Colored object listings
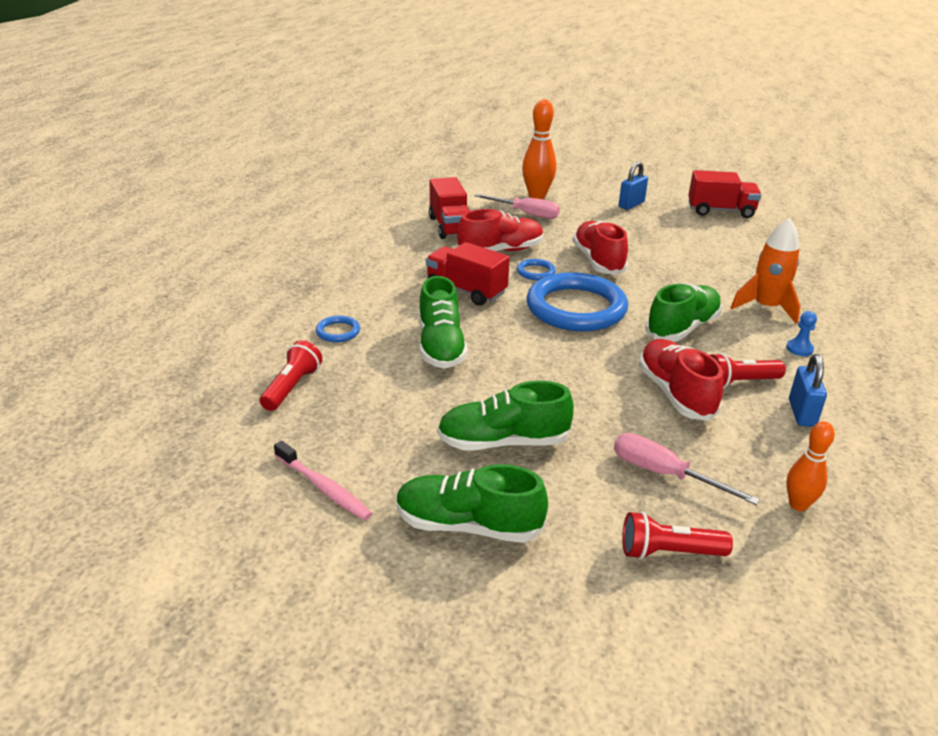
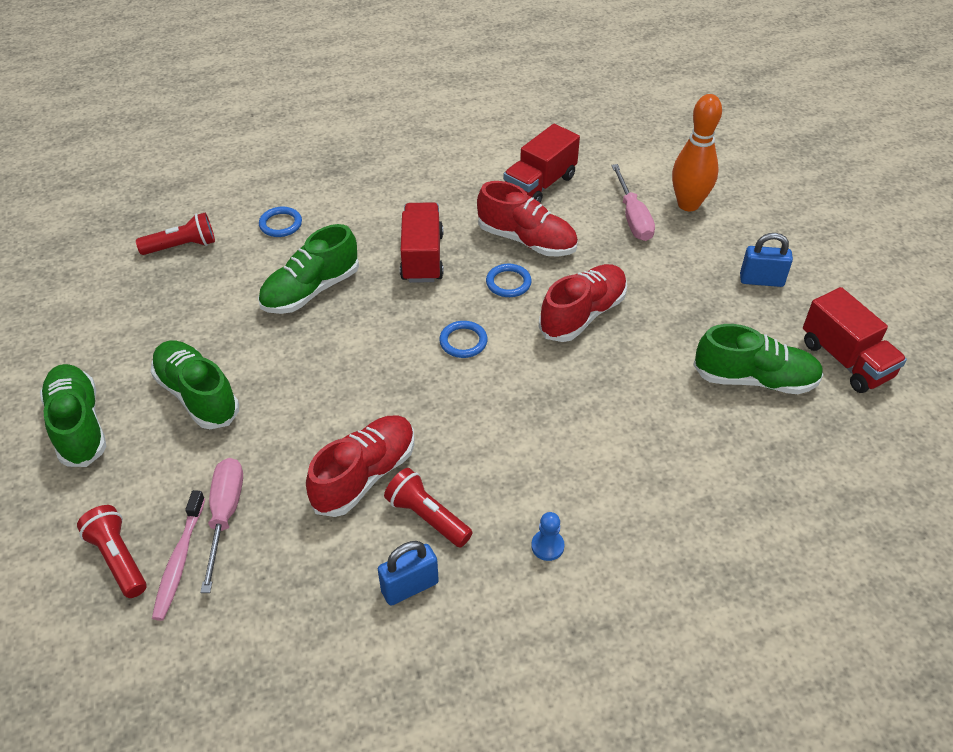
camera: 55 degrees right, 15 degrees up
(324, 488) = (73, 330): pink toothbrush -> pink toothbrush (179, 561)
(576, 308) = (463, 341): blue ring -> blue ring, size x0.41
(682, 328) = (499, 434): green shoe -> green shoe (754, 379)
(766, 307) = (619, 487): orange rocket -> none
(798, 505) = (244, 630): orange bowling pin -> none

• Exercise requirements:
With the images excluded, all entries are to be given again exactly.

• Response to this exercise:
camera: 55 degrees right, 15 degrees up
(324, 488) = (73, 330): pink toothbrush -> pink toothbrush (179, 561)
(576, 308) = (463, 341): blue ring -> blue ring, size x0.41
(682, 328) = (499, 434): green shoe -> green shoe (754, 379)
(766, 307) = (619, 487): orange rocket -> none
(798, 505) = (244, 630): orange bowling pin -> none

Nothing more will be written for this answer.